→ Aim of the exercise
In the listing below, find the line with "gray arrow: (677, 201)" and the line with "purple cross: (269, 1441)". Repeat those two lines and all lines between them exactly.

→ Data provided
Start of Block

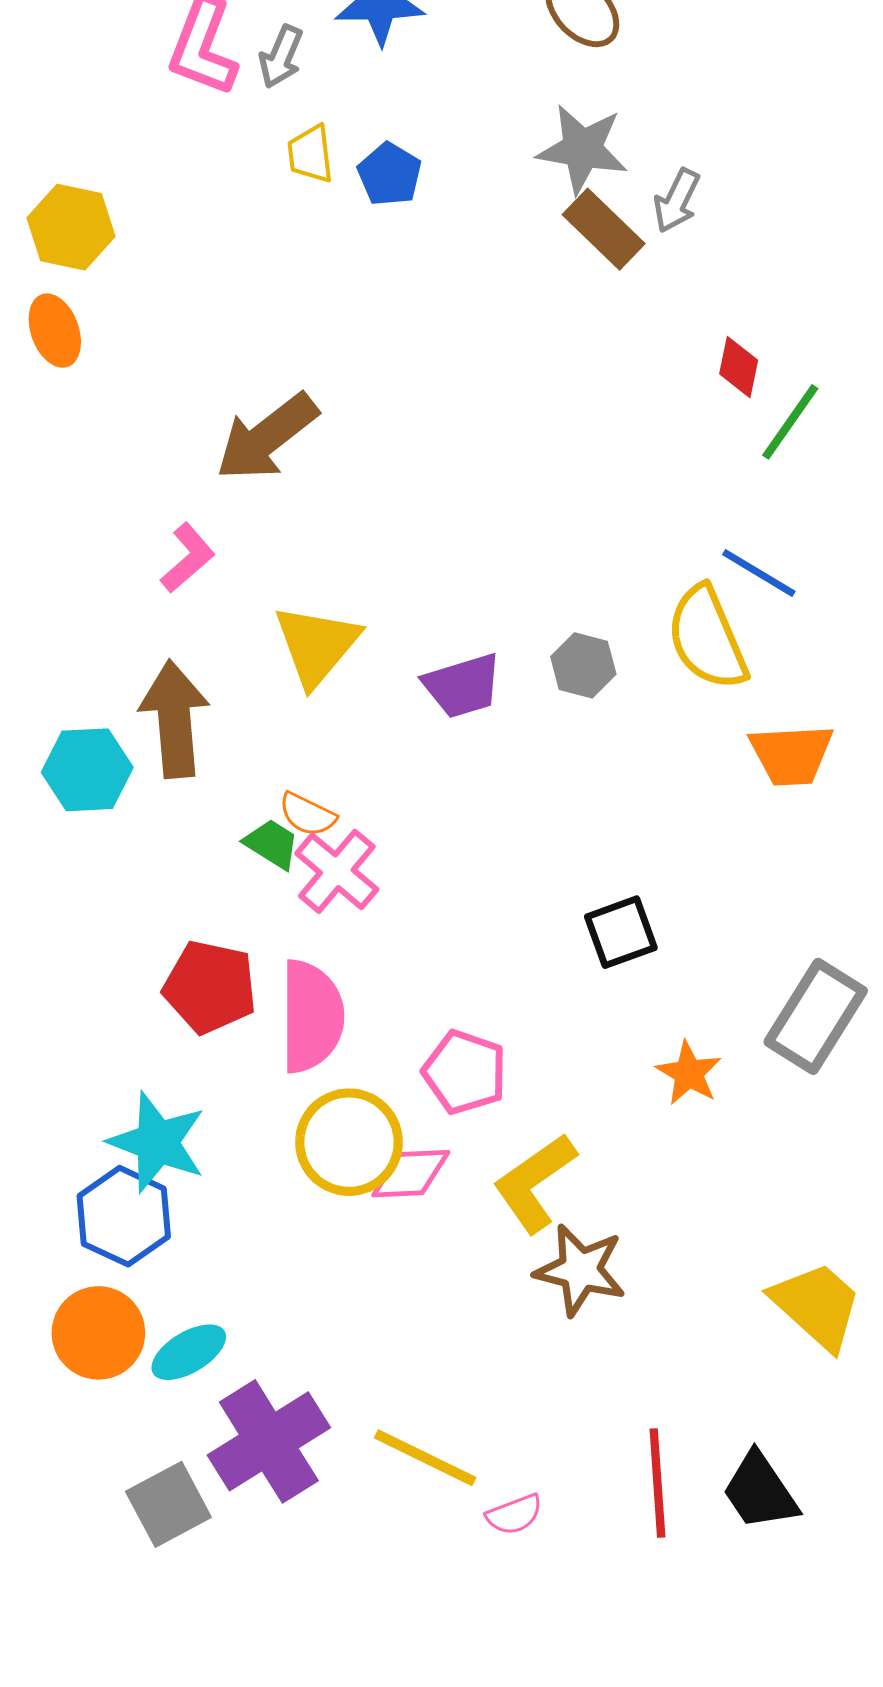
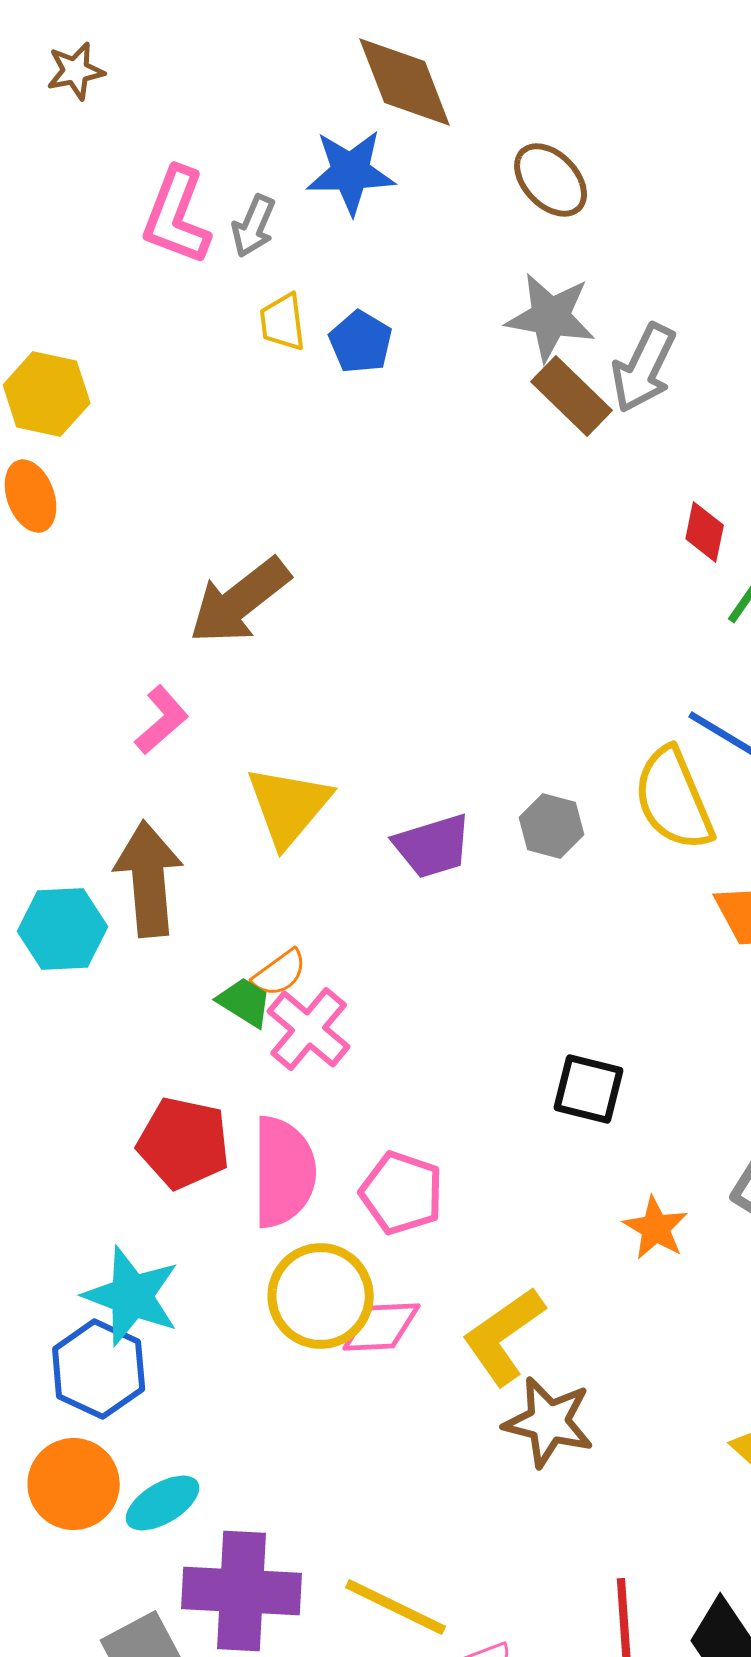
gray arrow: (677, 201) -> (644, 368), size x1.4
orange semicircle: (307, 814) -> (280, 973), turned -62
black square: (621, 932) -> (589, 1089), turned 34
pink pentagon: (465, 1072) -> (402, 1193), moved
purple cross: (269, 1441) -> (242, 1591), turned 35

End of Block
Start of Block

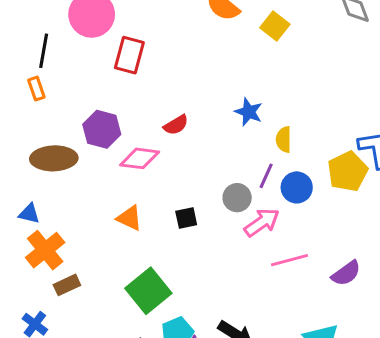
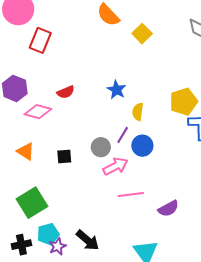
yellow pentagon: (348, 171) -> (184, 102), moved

End of Block
Start of Block

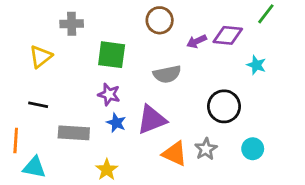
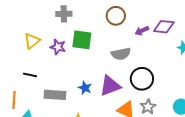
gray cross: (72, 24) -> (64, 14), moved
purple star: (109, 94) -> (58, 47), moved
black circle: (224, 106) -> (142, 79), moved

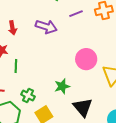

End of Block

→ Reply to the task
gray arrow: (677, 201) -> (644, 368), size x1.4
orange semicircle: (307, 814) -> (280, 973), turned -62
black square: (621, 932) -> (589, 1089), turned 34
pink pentagon: (465, 1072) -> (402, 1193), moved
purple cross: (269, 1441) -> (242, 1591), turned 35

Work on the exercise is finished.